------ Given data

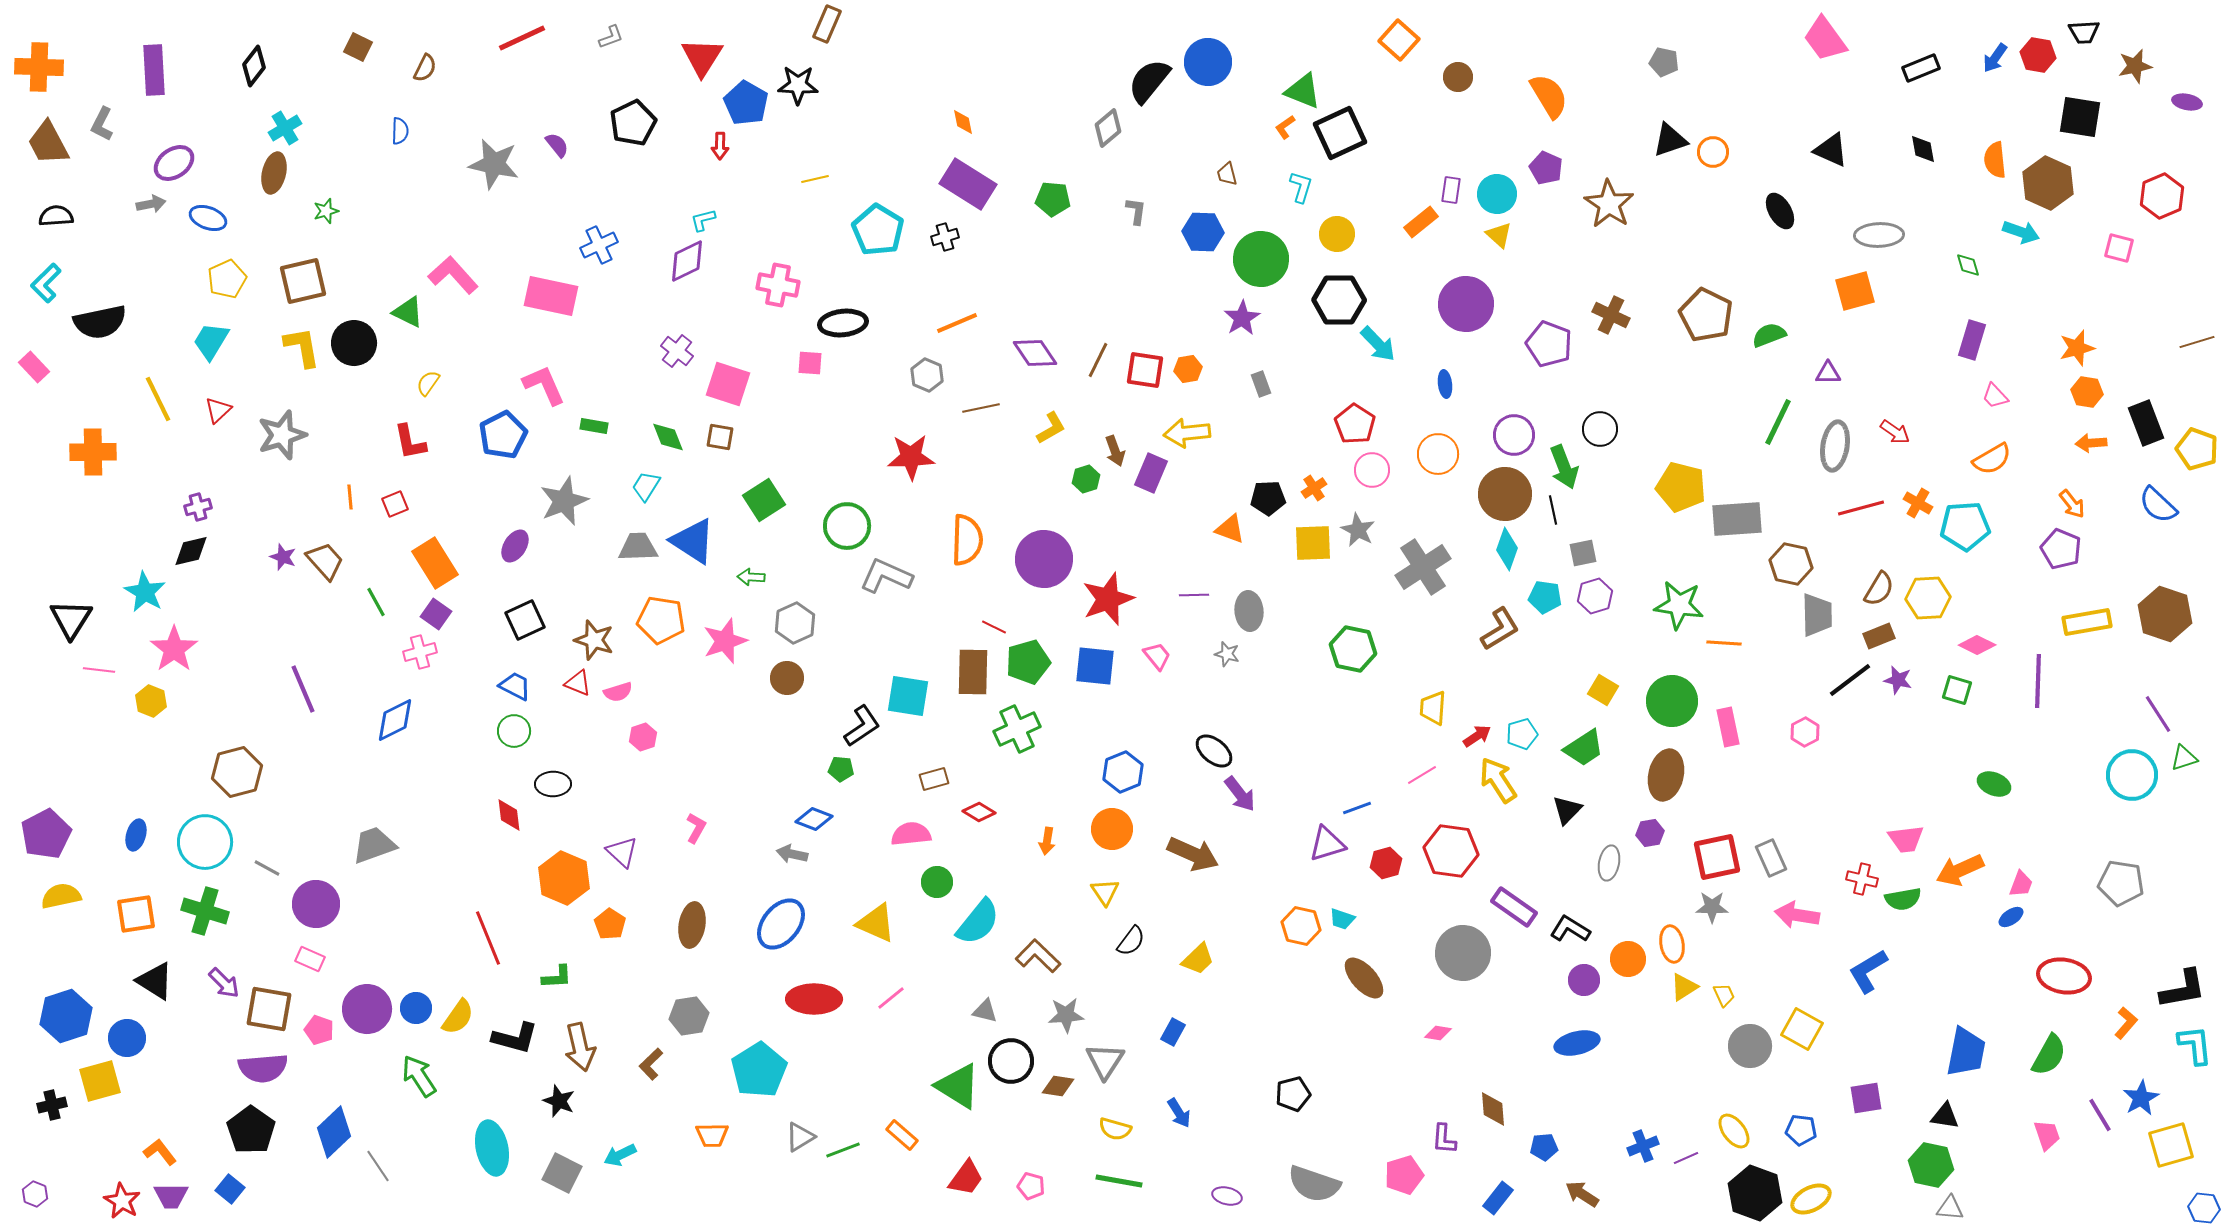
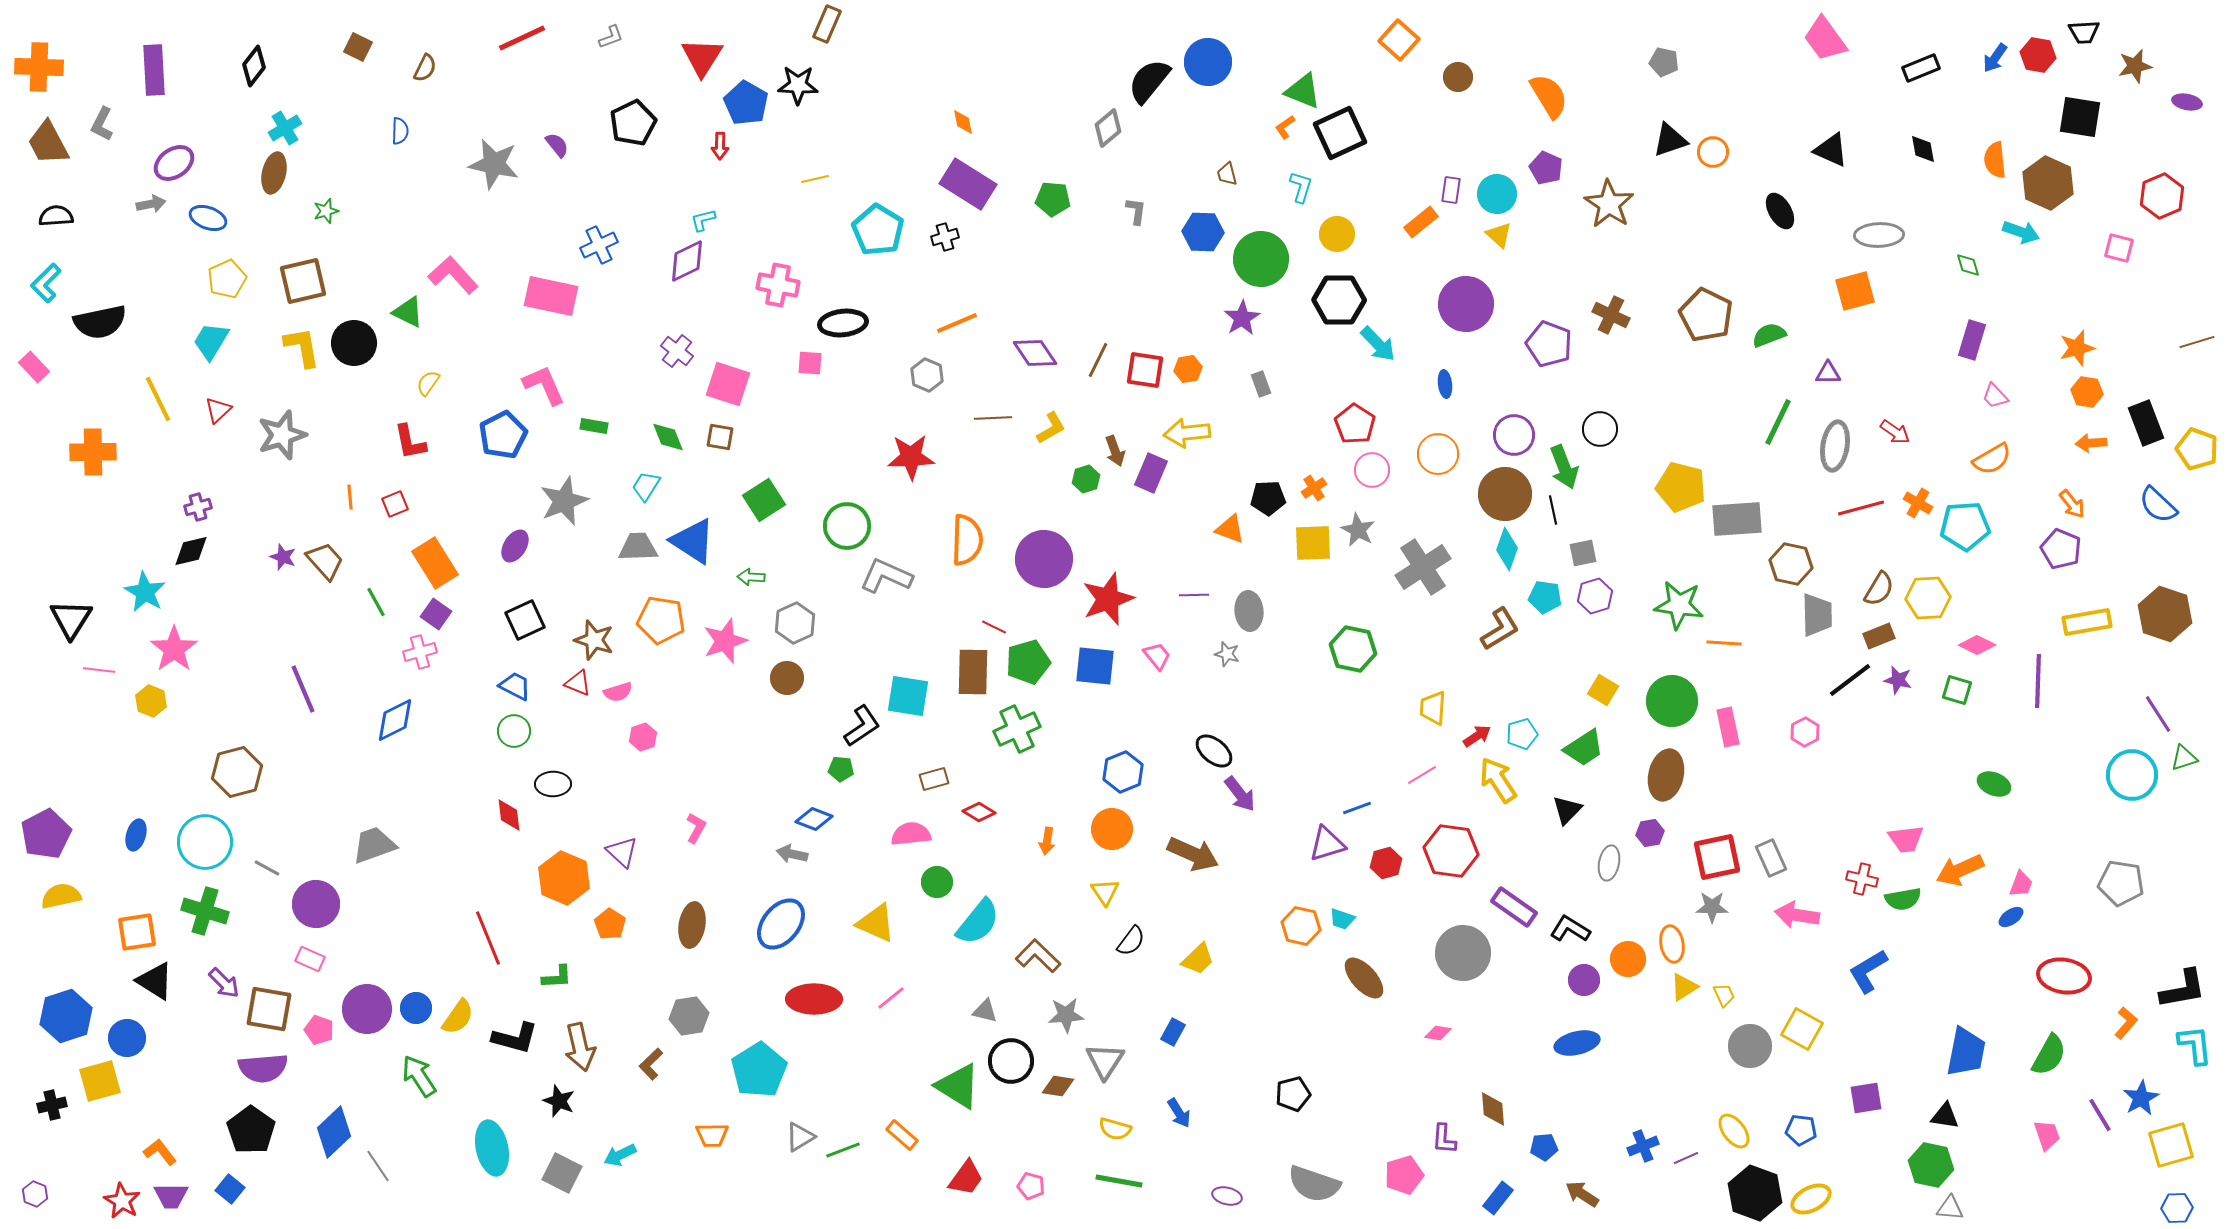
brown line at (981, 408): moved 12 px right, 10 px down; rotated 9 degrees clockwise
orange square at (136, 914): moved 1 px right, 18 px down
blue hexagon at (2204, 1208): moved 27 px left; rotated 8 degrees counterclockwise
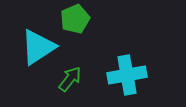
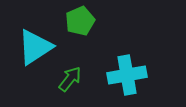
green pentagon: moved 5 px right, 2 px down
cyan triangle: moved 3 px left
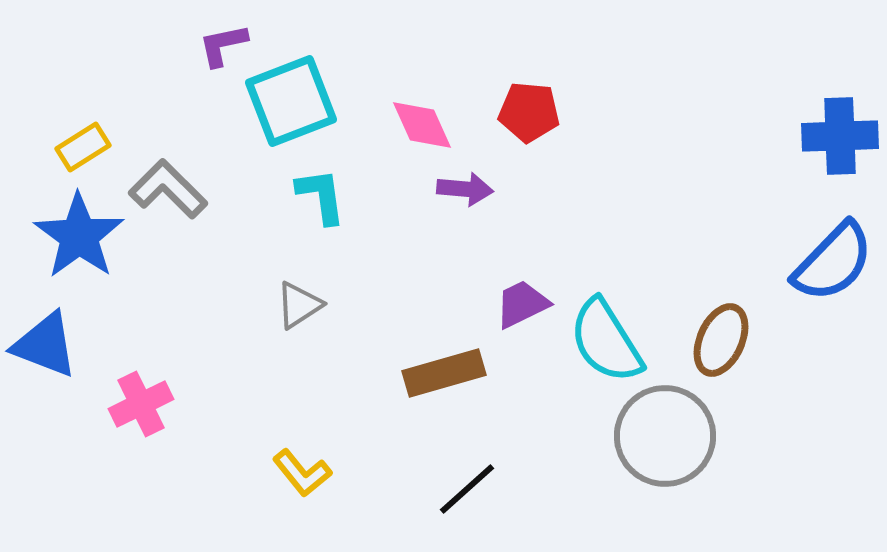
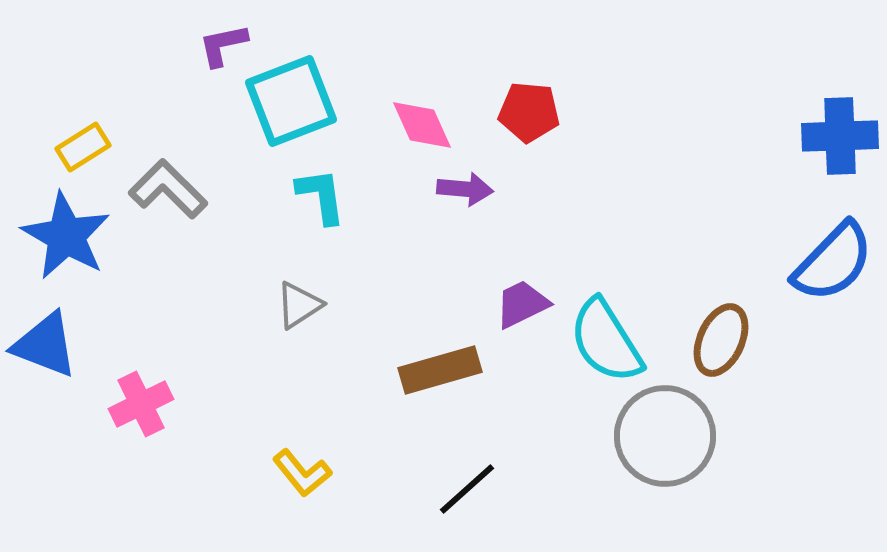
blue star: moved 13 px left; rotated 6 degrees counterclockwise
brown rectangle: moved 4 px left, 3 px up
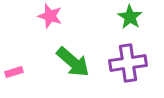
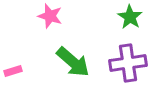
pink rectangle: moved 1 px left, 1 px up
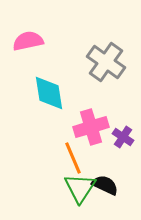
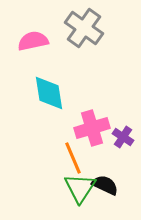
pink semicircle: moved 5 px right
gray cross: moved 22 px left, 34 px up
pink cross: moved 1 px right, 1 px down
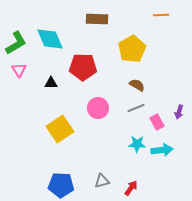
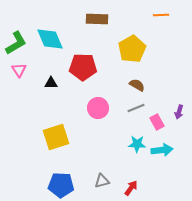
yellow square: moved 4 px left, 8 px down; rotated 16 degrees clockwise
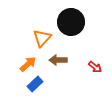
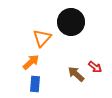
brown arrow: moved 18 px right, 14 px down; rotated 42 degrees clockwise
orange arrow: moved 3 px right, 2 px up
blue rectangle: rotated 42 degrees counterclockwise
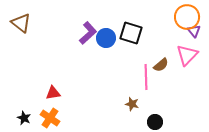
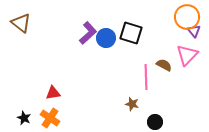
brown semicircle: moved 3 px right; rotated 112 degrees counterclockwise
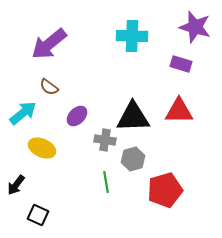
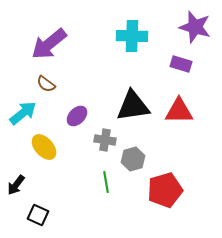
brown semicircle: moved 3 px left, 3 px up
black triangle: moved 11 px up; rotated 6 degrees counterclockwise
yellow ellipse: moved 2 px right, 1 px up; rotated 24 degrees clockwise
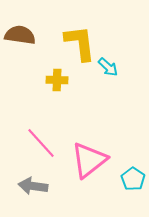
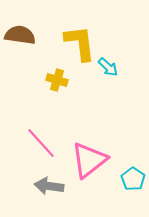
yellow cross: rotated 15 degrees clockwise
gray arrow: moved 16 px right
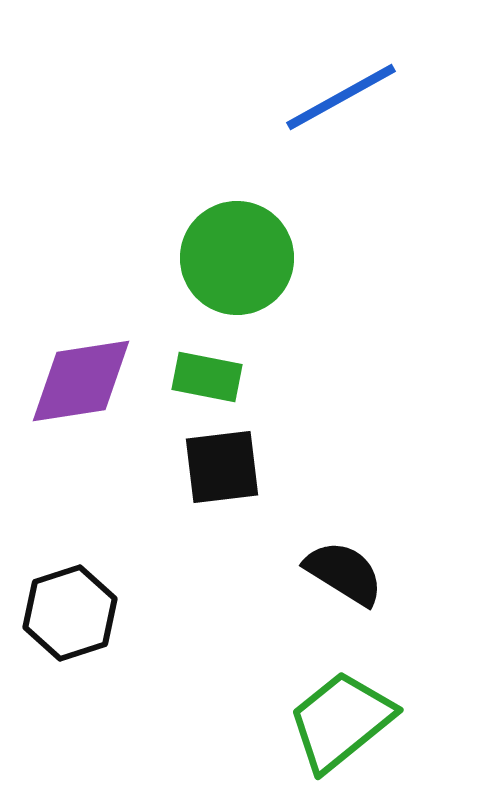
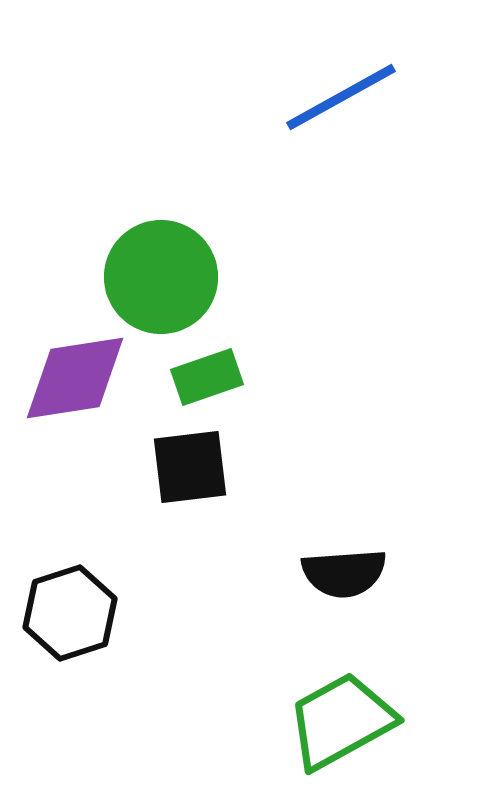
green circle: moved 76 px left, 19 px down
green rectangle: rotated 30 degrees counterclockwise
purple diamond: moved 6 px left, 3 px up
black square: moved 32 px left
black semicircle: rotated 144 degrees clockwise
green trapezoid: rotated 10 degrees clockwise
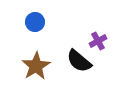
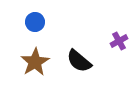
purple cross: moved 21 px right
brown star: moved 1 px left, 4 px up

------------

# Problem details
Each line from the one containing "green rectangle: rotated" down to the final line of the records above must be reproduced exactly; no pictures go into the copy.

# Reply
green rectangle: rotated 30 degrees counterclockwise
purple diamond: moved 6 px left, 3 px up
black square: moved 32 px left
black semicircle: rotated 144 degrees clockwise
green trapezoid: rotated 10 degrees clockwise
purple cross: moved 21 px right
brown star: moved 1 px left, 4 px up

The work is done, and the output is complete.